Records for this exercise
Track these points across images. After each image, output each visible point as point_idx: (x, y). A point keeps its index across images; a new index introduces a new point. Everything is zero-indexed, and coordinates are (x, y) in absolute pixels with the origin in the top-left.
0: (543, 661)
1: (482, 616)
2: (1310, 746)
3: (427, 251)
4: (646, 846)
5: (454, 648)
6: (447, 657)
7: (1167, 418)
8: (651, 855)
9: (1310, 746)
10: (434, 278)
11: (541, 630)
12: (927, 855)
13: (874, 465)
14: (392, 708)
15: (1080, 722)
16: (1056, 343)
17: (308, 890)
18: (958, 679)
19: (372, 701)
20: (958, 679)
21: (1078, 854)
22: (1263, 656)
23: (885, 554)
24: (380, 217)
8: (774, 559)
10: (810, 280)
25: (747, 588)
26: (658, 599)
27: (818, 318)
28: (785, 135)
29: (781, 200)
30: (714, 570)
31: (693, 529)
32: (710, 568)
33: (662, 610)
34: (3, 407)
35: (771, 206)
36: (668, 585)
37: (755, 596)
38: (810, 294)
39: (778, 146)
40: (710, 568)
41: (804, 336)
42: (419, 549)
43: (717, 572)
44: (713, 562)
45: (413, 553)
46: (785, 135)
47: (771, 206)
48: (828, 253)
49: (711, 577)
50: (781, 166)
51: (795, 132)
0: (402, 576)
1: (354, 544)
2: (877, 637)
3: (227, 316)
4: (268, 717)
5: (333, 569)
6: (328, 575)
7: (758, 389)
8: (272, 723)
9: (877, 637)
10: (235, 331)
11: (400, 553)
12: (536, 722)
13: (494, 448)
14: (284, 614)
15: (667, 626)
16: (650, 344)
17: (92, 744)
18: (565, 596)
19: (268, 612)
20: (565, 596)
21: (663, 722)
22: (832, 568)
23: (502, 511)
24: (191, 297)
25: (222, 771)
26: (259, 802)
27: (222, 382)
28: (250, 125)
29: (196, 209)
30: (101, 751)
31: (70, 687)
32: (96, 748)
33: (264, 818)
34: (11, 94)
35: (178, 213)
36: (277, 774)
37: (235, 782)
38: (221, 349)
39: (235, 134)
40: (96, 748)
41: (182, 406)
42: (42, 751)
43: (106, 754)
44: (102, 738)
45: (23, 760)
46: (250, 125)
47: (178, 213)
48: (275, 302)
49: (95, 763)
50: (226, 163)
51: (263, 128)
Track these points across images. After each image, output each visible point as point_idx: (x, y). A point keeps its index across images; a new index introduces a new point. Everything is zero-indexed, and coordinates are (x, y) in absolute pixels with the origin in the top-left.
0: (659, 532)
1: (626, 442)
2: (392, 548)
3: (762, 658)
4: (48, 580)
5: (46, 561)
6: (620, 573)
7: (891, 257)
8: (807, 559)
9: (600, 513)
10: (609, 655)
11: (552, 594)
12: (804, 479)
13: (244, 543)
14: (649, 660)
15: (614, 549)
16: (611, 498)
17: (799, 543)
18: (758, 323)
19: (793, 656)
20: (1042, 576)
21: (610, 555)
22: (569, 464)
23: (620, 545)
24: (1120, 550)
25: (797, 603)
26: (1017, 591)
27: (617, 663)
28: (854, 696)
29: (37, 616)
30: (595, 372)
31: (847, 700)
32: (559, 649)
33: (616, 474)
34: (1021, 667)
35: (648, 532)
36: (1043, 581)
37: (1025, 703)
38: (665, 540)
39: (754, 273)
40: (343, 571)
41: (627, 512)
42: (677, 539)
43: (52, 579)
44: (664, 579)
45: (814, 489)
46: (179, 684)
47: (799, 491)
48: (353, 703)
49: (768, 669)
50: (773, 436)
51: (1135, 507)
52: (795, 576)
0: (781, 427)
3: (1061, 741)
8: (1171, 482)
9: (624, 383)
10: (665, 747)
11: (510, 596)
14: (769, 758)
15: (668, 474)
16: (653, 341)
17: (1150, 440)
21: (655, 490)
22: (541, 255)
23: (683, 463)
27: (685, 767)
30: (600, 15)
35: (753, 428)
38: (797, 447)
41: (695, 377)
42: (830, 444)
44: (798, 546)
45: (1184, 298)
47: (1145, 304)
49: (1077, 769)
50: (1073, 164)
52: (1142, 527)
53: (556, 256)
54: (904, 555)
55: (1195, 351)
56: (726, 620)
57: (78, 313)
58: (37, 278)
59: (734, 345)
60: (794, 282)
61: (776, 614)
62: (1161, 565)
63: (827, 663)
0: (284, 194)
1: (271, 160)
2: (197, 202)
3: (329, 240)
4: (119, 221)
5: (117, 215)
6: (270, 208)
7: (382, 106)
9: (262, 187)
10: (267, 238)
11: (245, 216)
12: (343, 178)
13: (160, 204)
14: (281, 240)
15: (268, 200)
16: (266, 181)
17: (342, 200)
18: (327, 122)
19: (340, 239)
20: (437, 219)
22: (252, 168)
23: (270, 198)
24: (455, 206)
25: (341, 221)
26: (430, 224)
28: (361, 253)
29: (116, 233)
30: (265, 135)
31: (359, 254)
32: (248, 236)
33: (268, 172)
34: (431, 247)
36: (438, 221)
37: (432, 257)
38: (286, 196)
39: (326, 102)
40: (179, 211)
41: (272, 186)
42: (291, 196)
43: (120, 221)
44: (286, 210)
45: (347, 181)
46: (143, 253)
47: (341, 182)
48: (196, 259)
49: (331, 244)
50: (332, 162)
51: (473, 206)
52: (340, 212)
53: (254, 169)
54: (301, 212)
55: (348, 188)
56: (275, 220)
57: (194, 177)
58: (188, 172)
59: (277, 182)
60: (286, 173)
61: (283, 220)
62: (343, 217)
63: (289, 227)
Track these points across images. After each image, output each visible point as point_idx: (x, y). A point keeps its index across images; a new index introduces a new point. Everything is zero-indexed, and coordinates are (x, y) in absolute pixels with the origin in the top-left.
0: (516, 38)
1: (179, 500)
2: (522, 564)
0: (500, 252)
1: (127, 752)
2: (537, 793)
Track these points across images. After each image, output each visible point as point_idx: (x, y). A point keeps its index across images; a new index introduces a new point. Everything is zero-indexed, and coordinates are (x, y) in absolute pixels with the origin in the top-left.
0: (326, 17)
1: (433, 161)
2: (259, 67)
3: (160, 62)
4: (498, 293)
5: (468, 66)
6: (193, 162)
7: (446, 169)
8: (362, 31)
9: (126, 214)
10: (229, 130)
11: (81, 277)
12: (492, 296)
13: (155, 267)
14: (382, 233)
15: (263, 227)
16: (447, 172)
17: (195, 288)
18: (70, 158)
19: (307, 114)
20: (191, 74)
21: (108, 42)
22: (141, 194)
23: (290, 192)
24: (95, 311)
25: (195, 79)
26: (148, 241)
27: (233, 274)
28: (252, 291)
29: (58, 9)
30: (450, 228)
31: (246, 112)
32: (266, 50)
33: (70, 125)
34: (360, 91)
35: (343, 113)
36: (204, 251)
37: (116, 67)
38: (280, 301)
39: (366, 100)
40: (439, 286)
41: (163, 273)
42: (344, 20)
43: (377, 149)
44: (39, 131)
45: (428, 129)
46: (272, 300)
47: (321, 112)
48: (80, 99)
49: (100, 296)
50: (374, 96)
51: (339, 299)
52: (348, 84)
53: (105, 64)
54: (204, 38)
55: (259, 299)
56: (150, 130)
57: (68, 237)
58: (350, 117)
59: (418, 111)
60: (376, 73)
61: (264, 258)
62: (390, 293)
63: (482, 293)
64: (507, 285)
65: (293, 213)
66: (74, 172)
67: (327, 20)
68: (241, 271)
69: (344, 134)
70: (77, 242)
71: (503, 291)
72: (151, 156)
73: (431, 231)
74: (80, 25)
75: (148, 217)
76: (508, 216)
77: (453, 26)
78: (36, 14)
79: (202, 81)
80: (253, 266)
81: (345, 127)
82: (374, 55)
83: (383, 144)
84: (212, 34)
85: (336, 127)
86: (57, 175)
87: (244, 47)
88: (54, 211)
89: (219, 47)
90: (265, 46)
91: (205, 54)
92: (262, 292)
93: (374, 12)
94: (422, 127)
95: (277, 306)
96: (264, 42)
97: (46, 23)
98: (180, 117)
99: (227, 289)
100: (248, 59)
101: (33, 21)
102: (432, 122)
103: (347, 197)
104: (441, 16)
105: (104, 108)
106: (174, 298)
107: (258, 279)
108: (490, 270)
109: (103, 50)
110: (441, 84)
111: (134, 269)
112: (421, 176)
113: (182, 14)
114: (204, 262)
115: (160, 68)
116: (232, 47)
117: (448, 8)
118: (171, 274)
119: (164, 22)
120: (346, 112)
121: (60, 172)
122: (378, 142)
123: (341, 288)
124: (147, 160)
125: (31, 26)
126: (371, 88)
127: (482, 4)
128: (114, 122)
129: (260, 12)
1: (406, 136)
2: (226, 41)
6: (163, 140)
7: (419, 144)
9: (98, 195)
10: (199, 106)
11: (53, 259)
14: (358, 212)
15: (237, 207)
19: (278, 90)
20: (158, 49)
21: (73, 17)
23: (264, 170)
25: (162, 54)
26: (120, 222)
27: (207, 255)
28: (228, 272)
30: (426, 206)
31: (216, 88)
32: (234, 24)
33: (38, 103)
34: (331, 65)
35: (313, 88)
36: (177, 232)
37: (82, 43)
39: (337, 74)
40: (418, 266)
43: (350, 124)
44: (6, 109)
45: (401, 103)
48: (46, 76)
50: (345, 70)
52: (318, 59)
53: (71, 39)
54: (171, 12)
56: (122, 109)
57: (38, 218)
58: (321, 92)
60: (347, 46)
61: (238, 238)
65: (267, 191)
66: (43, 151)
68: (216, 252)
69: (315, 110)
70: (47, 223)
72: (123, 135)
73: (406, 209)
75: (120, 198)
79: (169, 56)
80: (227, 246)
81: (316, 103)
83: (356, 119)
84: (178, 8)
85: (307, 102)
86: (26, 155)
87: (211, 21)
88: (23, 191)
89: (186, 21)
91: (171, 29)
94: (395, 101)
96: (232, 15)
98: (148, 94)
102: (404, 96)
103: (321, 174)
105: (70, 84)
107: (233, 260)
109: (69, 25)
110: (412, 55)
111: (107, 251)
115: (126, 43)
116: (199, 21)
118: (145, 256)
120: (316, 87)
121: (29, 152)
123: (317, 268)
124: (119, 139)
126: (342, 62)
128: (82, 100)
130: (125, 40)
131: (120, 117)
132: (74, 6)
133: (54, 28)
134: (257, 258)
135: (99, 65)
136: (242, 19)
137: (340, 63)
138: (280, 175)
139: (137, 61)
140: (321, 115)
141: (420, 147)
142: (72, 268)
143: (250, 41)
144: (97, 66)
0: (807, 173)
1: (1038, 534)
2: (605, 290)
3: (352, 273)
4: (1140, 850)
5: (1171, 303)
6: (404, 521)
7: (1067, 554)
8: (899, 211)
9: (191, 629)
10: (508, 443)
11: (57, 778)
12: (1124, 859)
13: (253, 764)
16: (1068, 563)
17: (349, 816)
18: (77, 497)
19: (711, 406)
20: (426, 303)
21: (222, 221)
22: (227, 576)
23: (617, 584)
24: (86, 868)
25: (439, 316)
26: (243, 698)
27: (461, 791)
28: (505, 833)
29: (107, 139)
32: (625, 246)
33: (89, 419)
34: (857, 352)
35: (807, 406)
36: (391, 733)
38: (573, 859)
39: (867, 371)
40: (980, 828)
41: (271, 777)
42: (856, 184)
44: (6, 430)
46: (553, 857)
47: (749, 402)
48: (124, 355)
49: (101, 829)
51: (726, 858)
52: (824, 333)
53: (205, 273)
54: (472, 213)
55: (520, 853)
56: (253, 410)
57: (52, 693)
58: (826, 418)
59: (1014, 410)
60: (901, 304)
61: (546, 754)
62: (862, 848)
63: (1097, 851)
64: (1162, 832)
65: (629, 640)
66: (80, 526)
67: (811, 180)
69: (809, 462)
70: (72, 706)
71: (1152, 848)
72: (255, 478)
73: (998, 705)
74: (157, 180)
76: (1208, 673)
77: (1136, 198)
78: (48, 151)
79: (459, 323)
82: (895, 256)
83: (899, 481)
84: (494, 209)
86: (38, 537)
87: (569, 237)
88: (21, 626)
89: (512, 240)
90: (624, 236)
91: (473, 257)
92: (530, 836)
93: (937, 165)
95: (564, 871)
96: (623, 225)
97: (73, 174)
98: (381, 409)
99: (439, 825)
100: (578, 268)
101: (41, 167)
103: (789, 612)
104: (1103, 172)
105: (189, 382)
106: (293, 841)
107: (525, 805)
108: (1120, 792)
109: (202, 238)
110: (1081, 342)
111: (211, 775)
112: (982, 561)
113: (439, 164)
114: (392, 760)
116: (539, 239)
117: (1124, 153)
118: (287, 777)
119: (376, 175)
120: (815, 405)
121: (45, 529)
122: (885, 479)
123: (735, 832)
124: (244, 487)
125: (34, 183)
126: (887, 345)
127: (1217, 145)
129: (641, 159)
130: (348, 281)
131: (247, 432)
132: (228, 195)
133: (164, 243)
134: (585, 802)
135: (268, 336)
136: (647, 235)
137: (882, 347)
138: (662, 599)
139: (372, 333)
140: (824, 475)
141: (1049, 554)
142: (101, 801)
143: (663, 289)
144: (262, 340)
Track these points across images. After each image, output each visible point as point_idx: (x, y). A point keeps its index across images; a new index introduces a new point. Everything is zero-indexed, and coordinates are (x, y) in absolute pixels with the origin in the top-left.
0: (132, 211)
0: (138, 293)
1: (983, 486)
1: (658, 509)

Aim
Can you recast the records above as a numbered list, from their first line through the line containing "13: (874, 465)", inclusive, with any blank lines left out?

Task result
1. Track these points across images. After each image, output each visible point as point_idx: (x, y). A point keeps its index across images; a new index introduces a new point. Everything is zero-indexed, and coordinates are (x, y) in absolute pixels with the origin in the top-left.
2. 0: (543, 661)
3. 1: (482, 616)
4. 2: (1310, 746)
5. 3: (427, 251)
6. 4: (646, 846)
7. 5: (454, 648)
8. 6: (447, 657)
9. 7: (1167, 418)
10. 8: (651, 855)
11. 9: (1310, 746)
12. 10: (434, 278)
13. 11: (541, 630)
14. 12: (927, 855)
15. 13: (874, 465)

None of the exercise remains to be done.